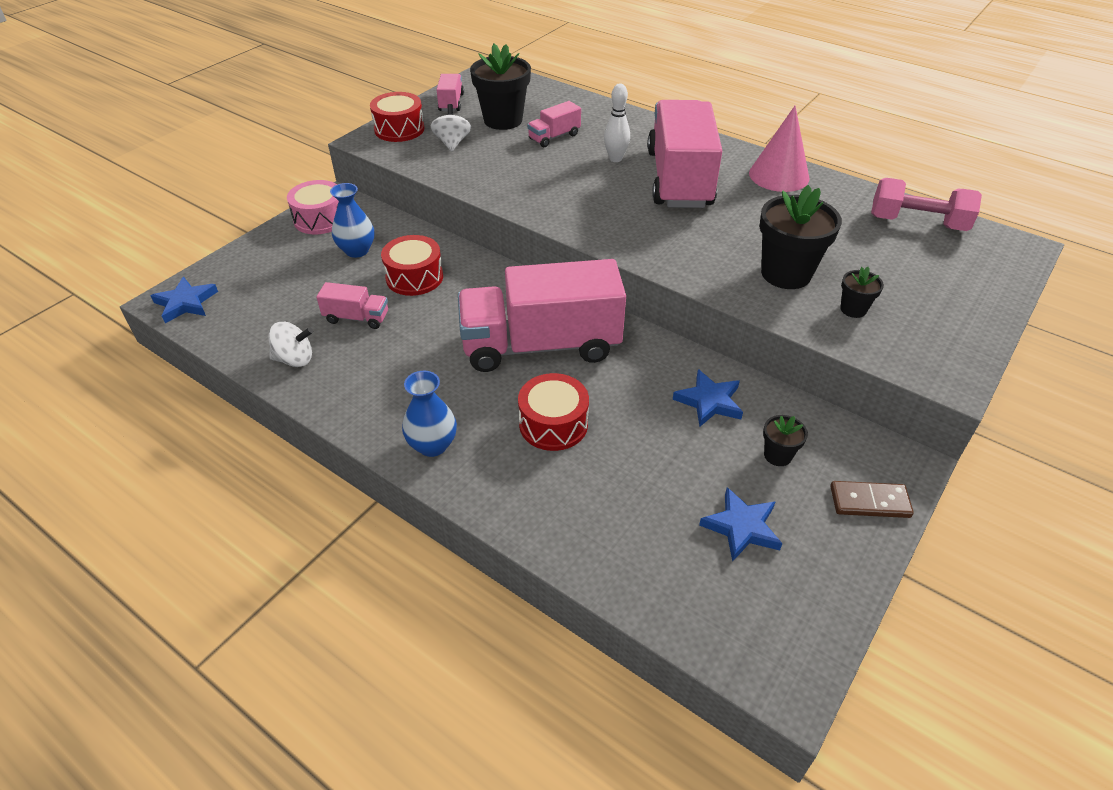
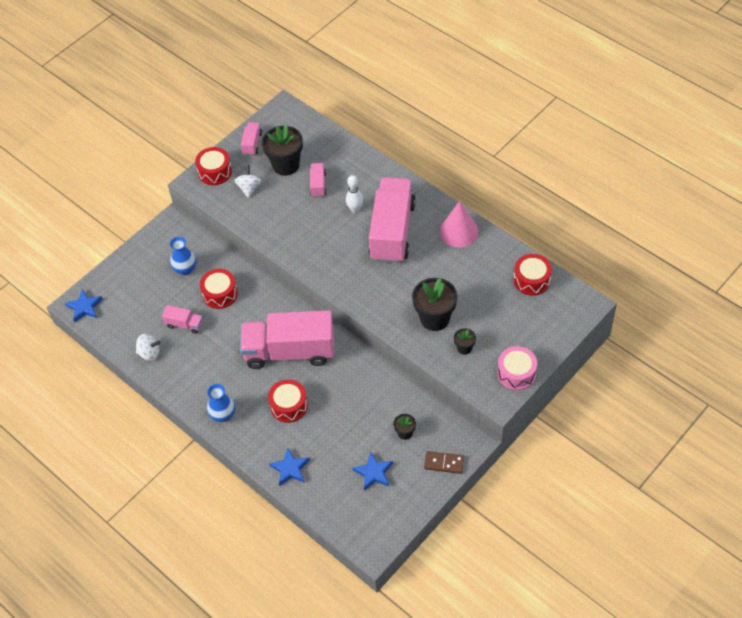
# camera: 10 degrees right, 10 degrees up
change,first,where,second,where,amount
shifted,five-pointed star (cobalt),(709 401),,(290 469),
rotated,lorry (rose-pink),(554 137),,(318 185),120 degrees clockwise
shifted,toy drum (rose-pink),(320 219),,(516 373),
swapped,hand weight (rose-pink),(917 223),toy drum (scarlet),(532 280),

○ ○ ○ ○ ○ ○ ○

**THE PROBLEM**. Please show every line above that includes the word "drum".

**YOUR RESPONSE**.
shifted,toy drum (rose-pink),(320 219),,(516 373),
swapped,hand weight (rose-pink),(917 223),toy drum (scarlet),(532 280),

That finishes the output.